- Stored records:

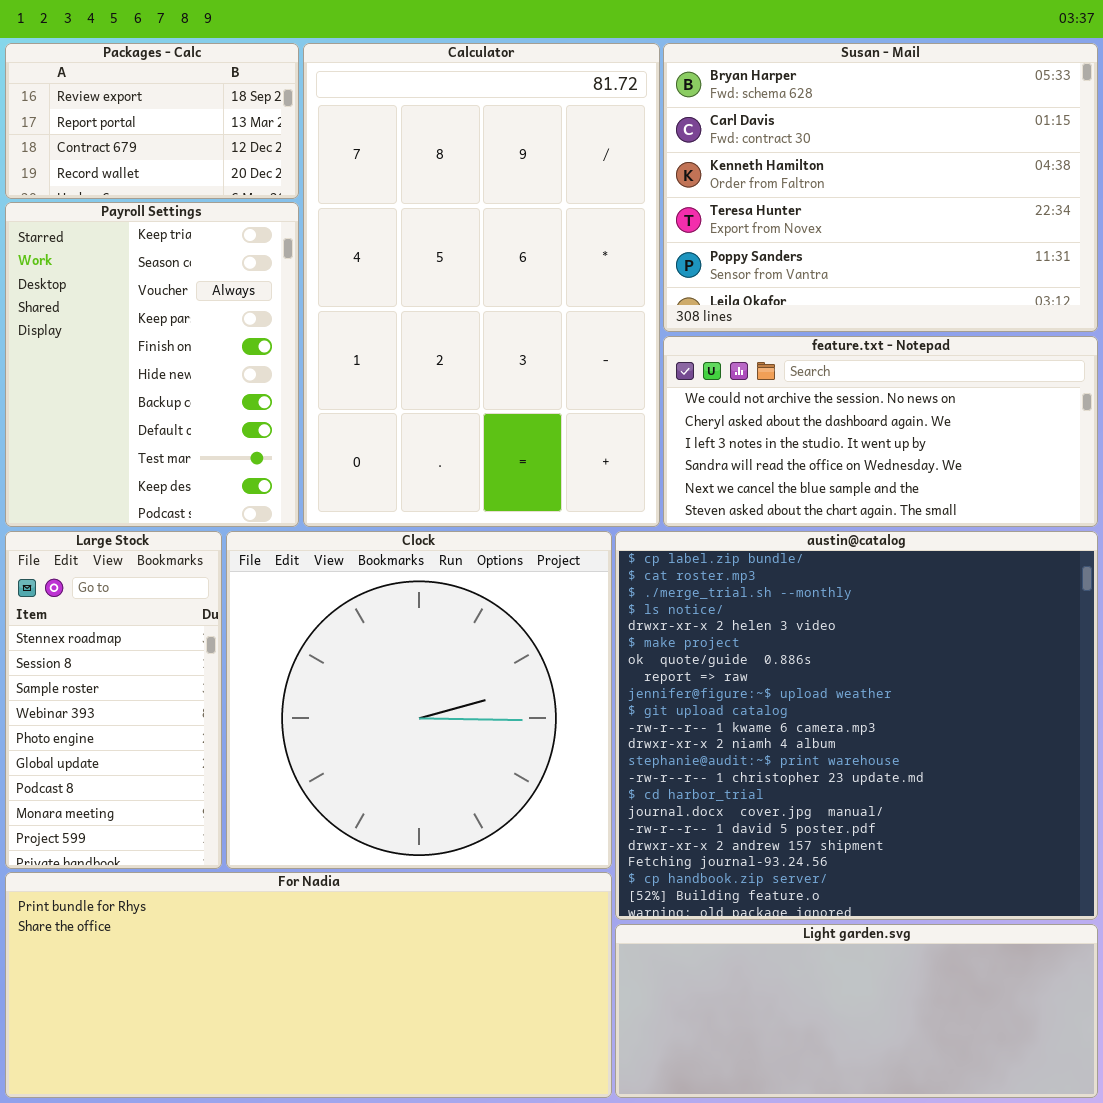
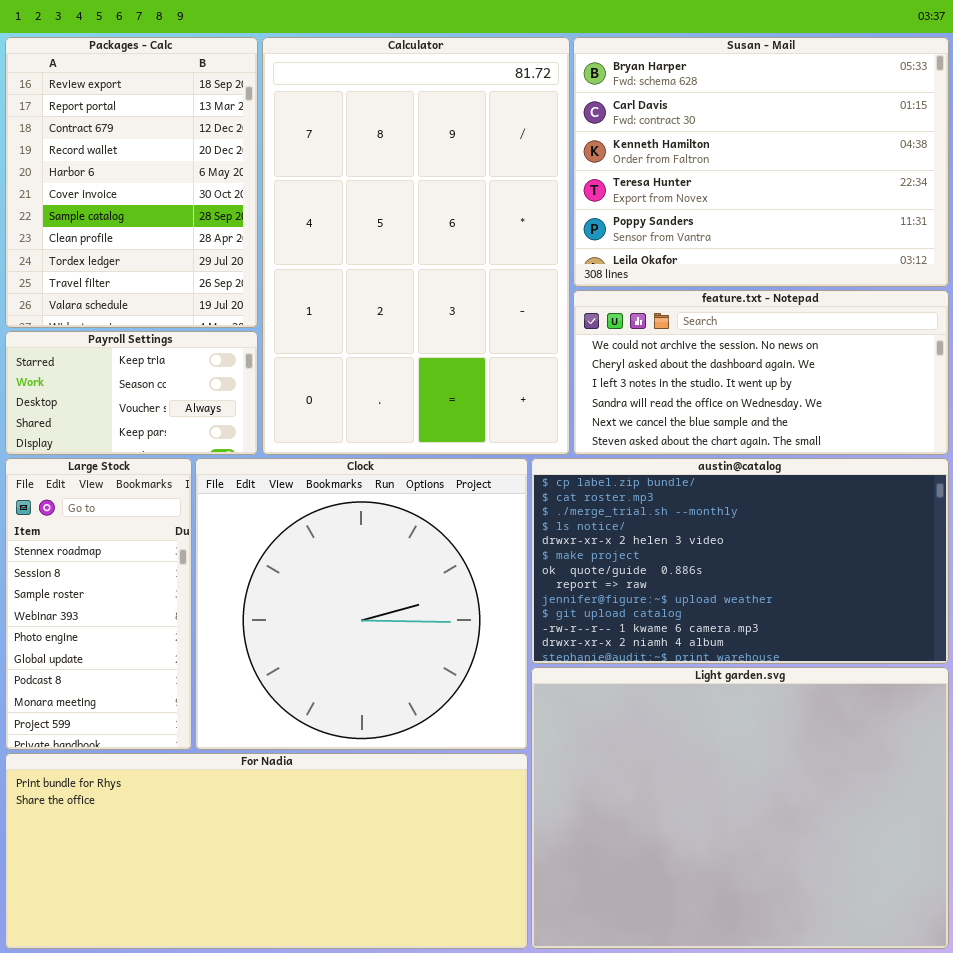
Packages - Calc: [5,43,299,199] -> [5,37,258,328], resized
Payroll Settings: [5,202,299,527] -> [5,331,258,455], resized
austin@catalog: [615,531,1098,920] -> [531,458,949,664], resized
Light garden.svg: [615,924,1098,1098] -> [531,667,949,949], resized

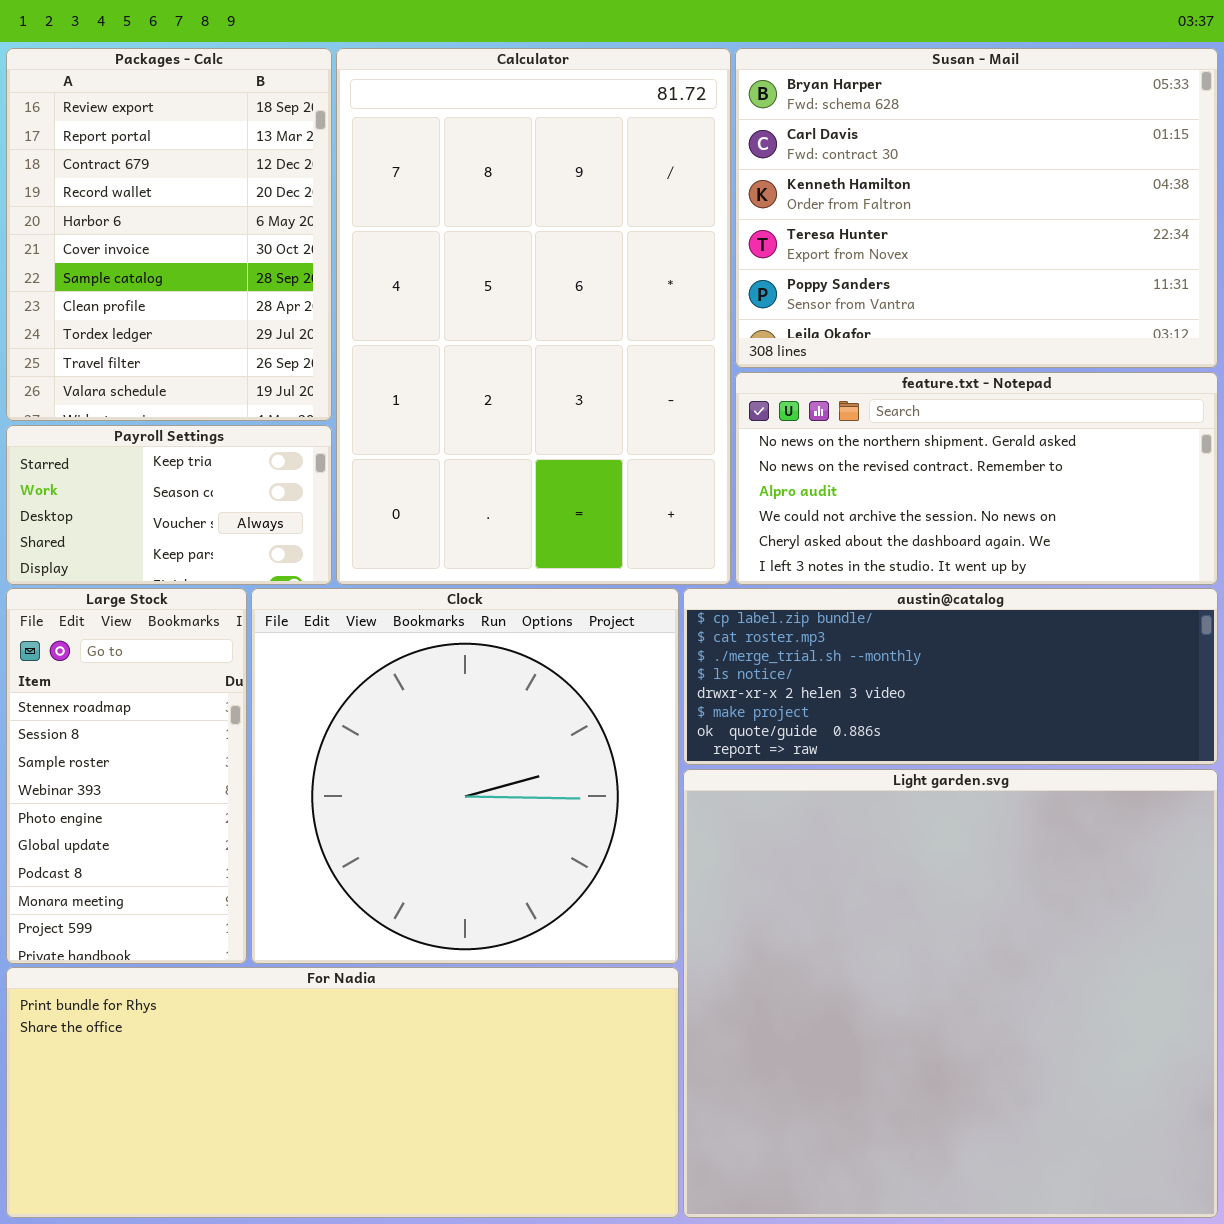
feature.txt - Notepad: [573,290,949,455] -> [735,372,1218,585], scrolled up 3 rows
austin@catalog: [531,458,949,664] -> [683,588,1218,765], resized
Light garden.svg: [531,667,949,949] -> [683,769,1218,1218], resized

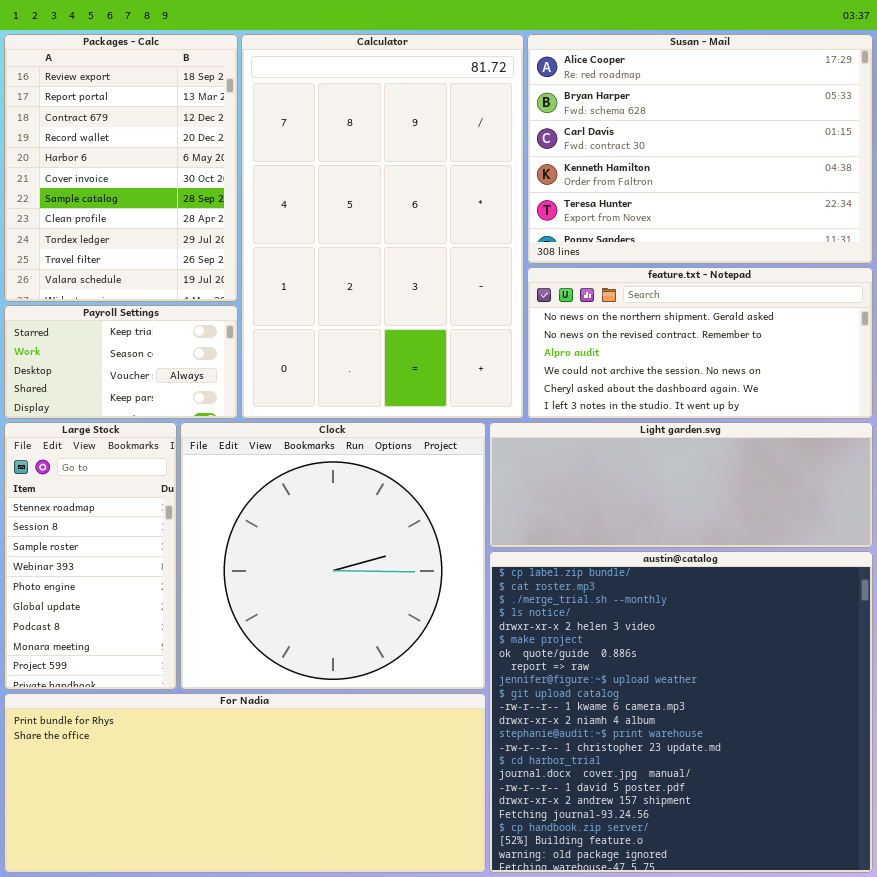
Susan - Mail: [735,48,1218,368] -> [527,34,873,264], scrolled up 1 row
austin@catalog: [683,588,1218,765] -> [489,551,873,873], moved, resized
Light garden.svg: [683,769,1218,1218] -> [489,422,873,548], moved, resized

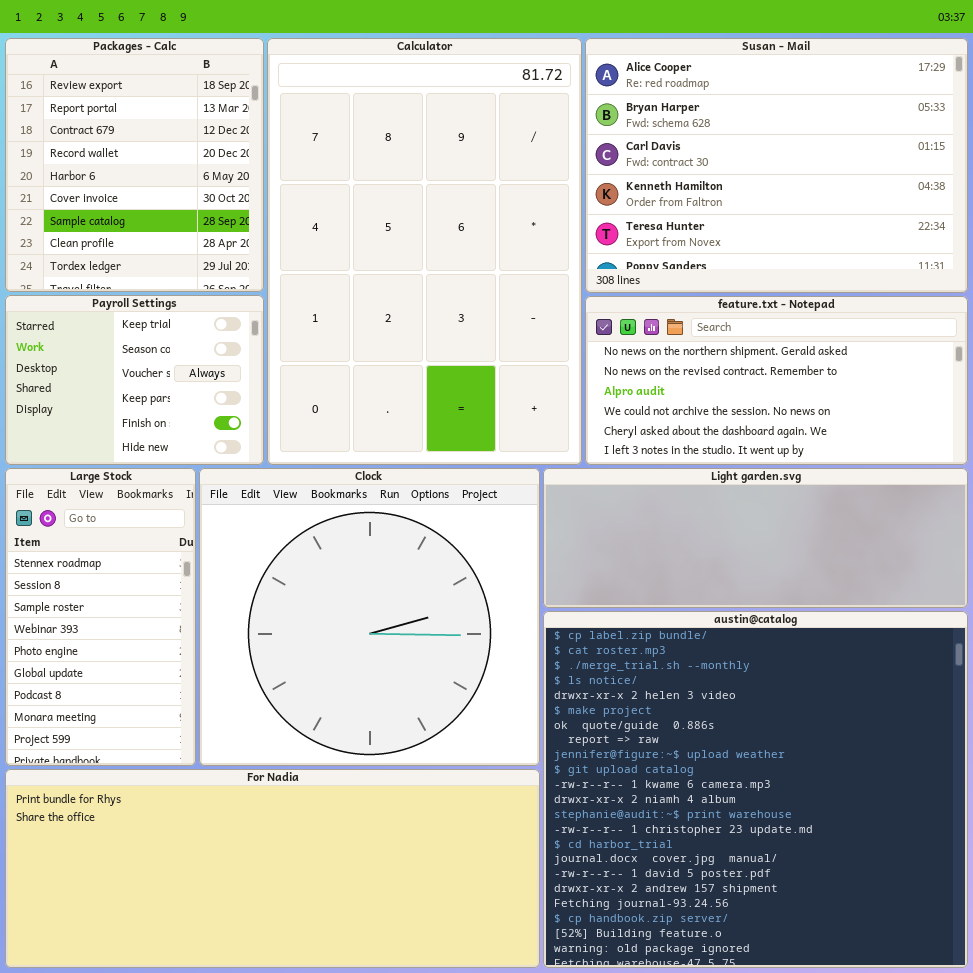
Packages - Calc: [4,34,238,302] -> [5,38,264,292], resized
Payroll Settings: [4,305,238,419] -> [5,295,264,465], resized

- WHAT THE TASK REQUIRES: Look through the data above for lines holding the word "catalog". State how many there are and nothing else.

- REPLY: 3